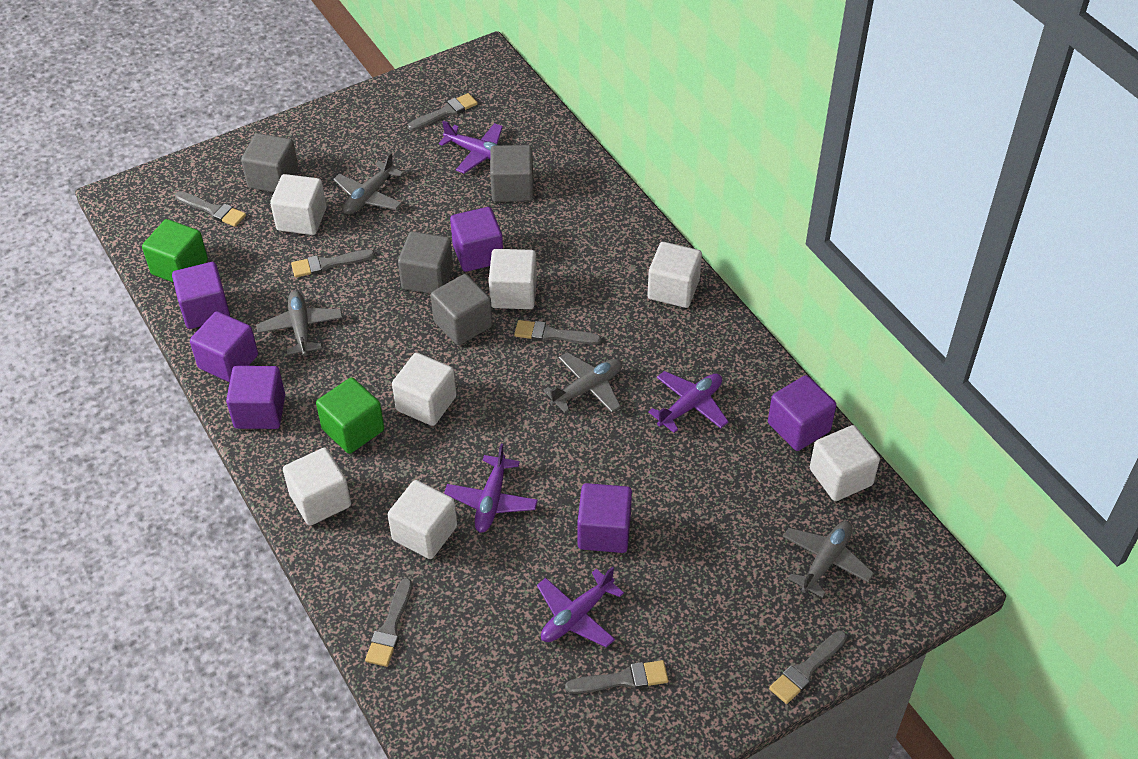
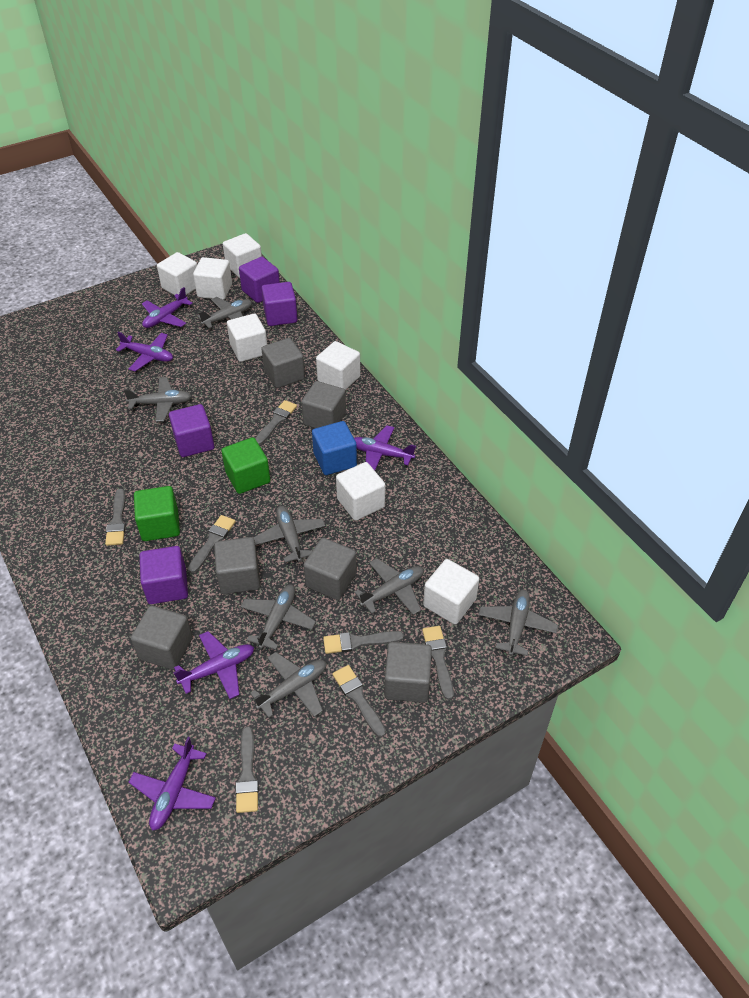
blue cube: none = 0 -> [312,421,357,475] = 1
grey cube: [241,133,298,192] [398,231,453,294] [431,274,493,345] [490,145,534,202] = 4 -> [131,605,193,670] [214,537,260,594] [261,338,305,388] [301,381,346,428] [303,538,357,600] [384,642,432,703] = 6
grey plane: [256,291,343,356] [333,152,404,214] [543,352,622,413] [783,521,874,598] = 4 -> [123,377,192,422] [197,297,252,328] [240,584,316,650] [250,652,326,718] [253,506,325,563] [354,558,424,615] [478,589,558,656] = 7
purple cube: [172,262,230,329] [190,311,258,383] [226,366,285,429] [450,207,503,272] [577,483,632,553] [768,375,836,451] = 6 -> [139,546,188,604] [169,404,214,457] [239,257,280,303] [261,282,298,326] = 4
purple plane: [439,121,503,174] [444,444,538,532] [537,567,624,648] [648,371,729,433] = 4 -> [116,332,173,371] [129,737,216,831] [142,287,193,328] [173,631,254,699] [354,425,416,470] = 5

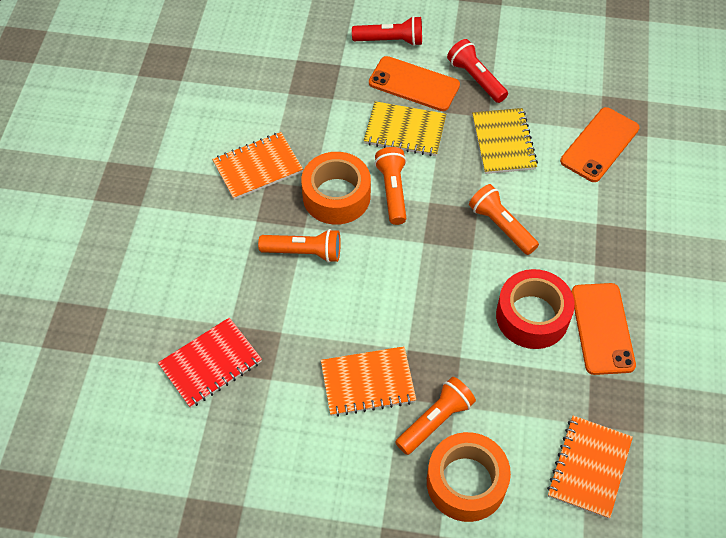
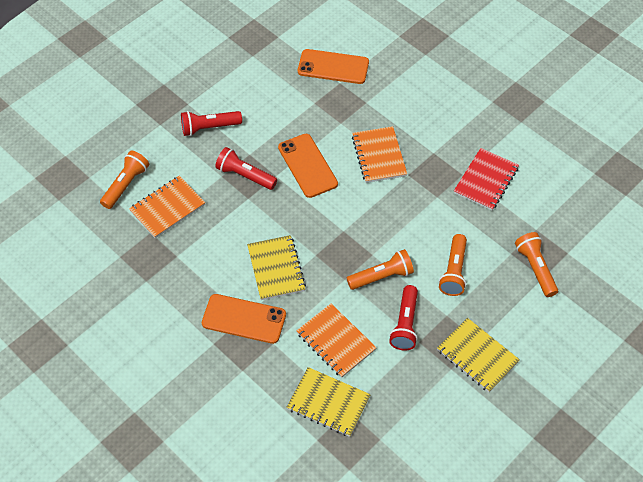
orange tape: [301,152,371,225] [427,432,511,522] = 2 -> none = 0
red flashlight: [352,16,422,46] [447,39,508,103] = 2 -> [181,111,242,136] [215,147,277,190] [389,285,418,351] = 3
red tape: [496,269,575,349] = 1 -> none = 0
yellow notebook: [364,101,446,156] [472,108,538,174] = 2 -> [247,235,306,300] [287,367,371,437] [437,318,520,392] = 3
========================================
→ **Work request**: Filter the listing for the word "plane" and copy each line that has it.

→ **Written solution**:
grey plane: [256,291,343,356] [333,152,404,214] [543,352,622,413] [783,521,874,598] = 4 -> [123,377,192,422] [197,297,252,328] [240,584,316,650] [250,652,326,718] [253,506,325,563] [354,558,424,615] [478,589,558,656] = 7
purple plane: [439,121,503,174] [444,444,538,532] [537,567,624,648] [648,371,729,433] = 4 -> [116,332,173,371] [129,737,216,831] [142,287,193,328] [173,631,254,699] [354,425,416,470] = 5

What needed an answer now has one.